• Exercise data:
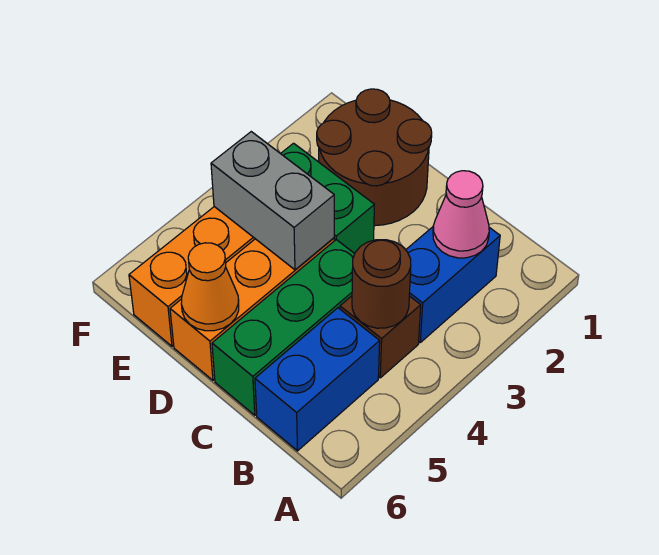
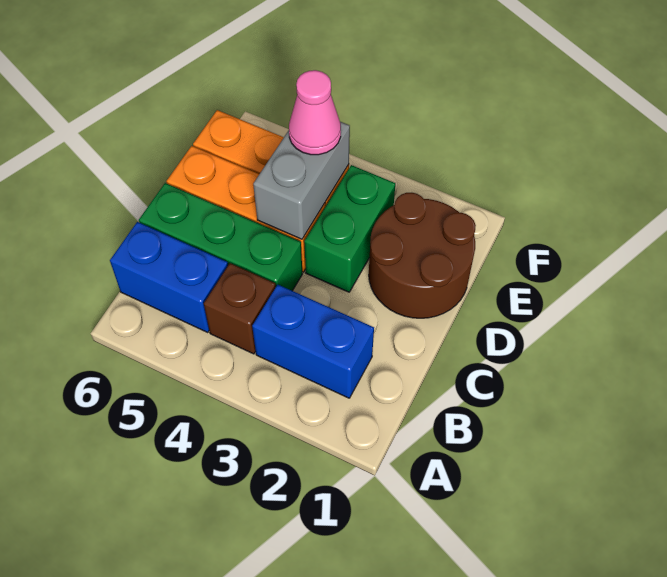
pink cone B2 level 2 -> pink cone E4 level 3
brown round brick B4 level 2 -> none
orange cone D6 level 2 -> none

• Directions:
Copying should begin at the line containing "brown round brick B4 level 2 -> none" and end at the last line of the material, with every line in between reproduced exactly.

• Expected answer:
brown round brick B4 level 2 -> none
orange cone D6 level 2 -> none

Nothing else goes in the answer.